Task description -
Your output should reproduce each entry exactly, with none of its pictures.

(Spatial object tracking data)
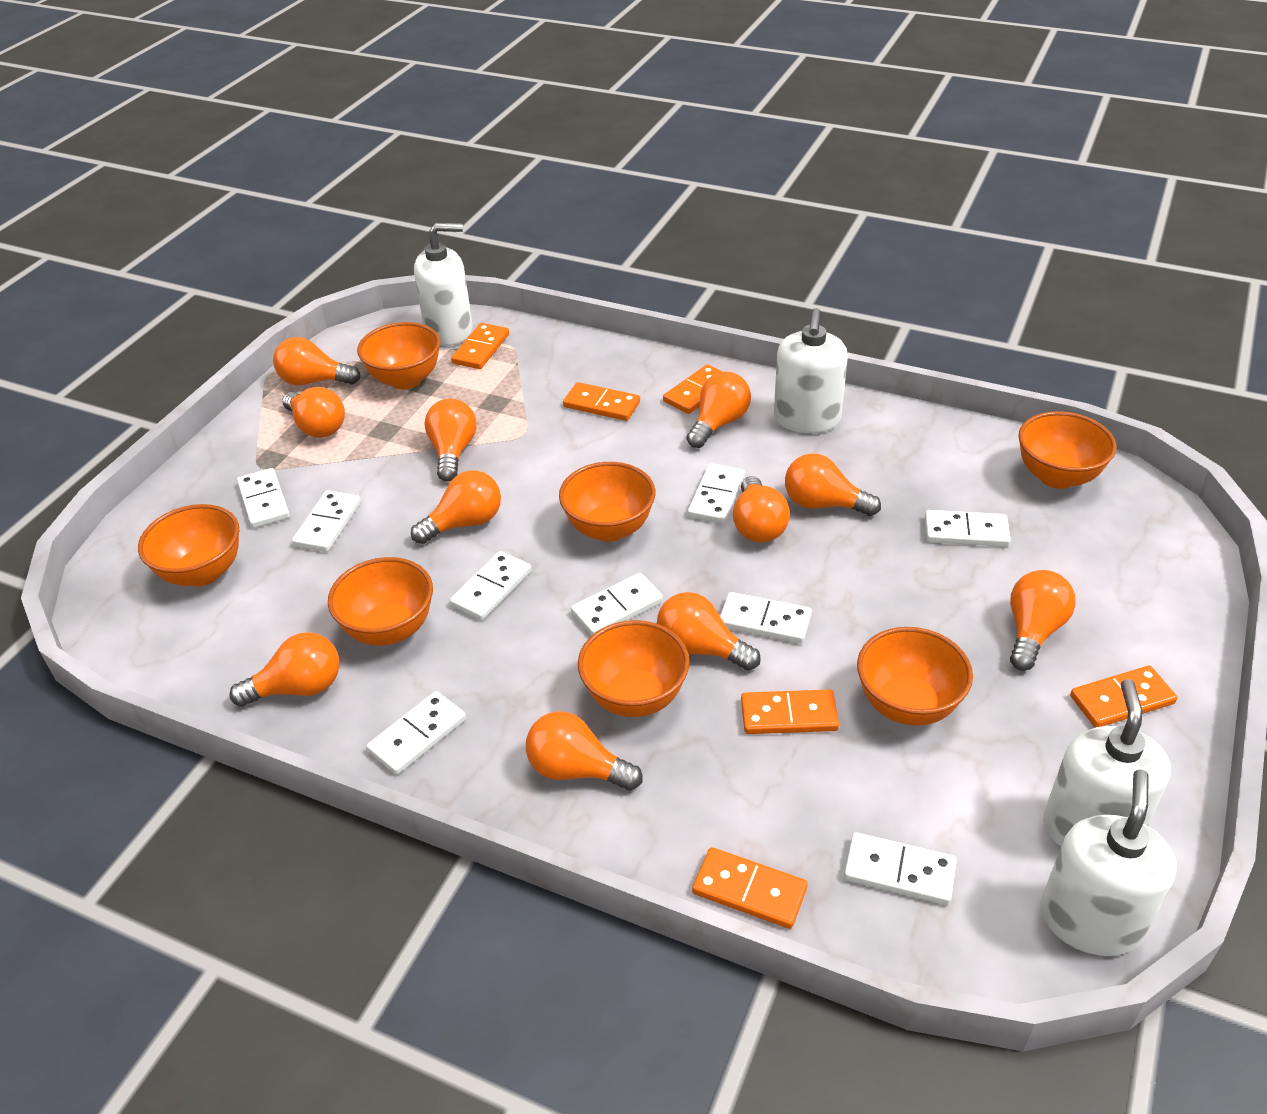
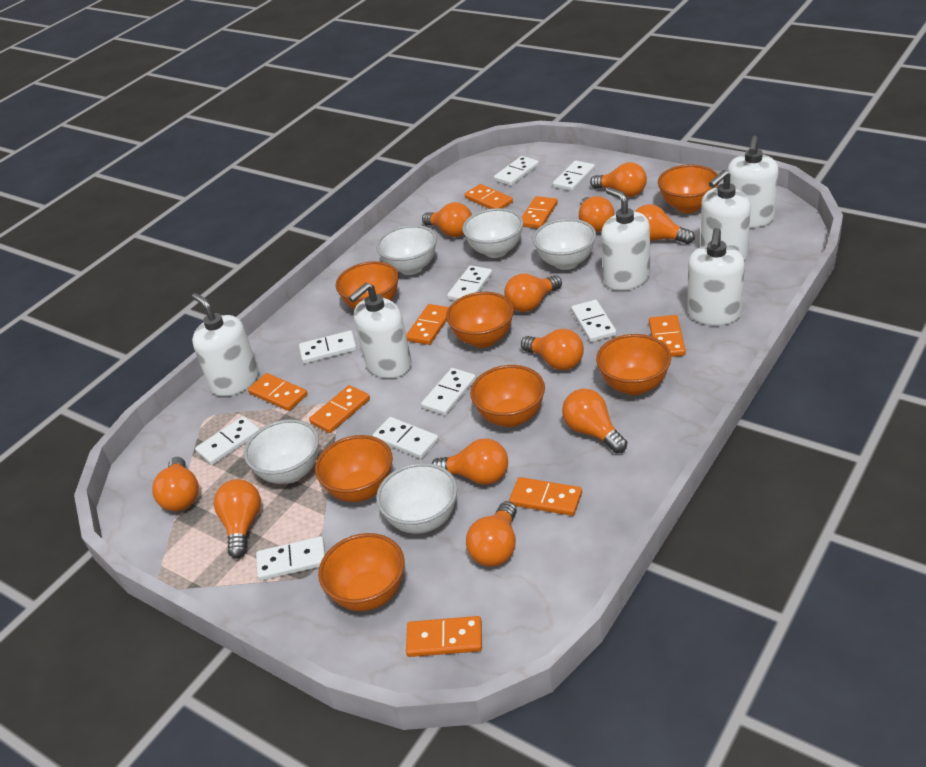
orange domino: 6 -> 8
white bowl: 0 -> 5
white soap dispenser: 4 -> 6

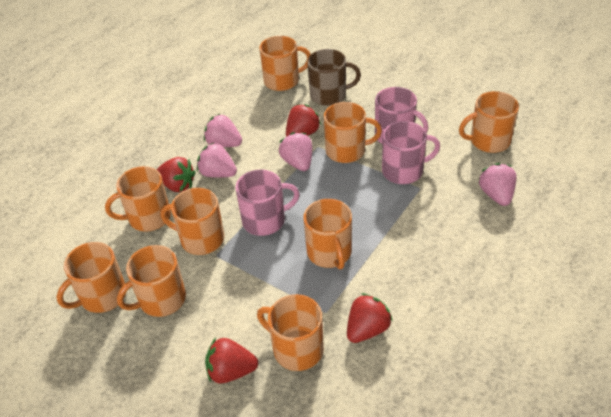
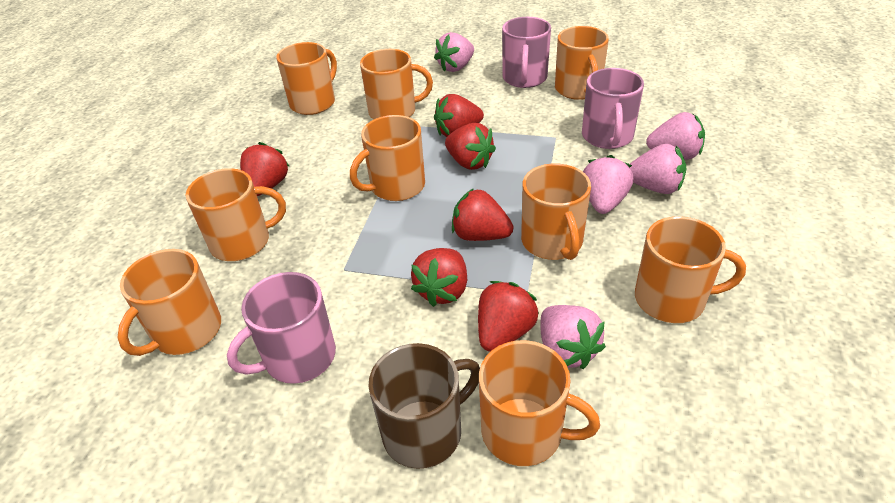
pink strawberry: 4 -> 5
red strawberry: 4 -> 6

Answer section -
orange domino: 6 -> 8
white bowl: 0 -> 5
white soap dispenser: 4 -> 6

pink strawberry: 4 -> 5
red strawberry: 4 -> 6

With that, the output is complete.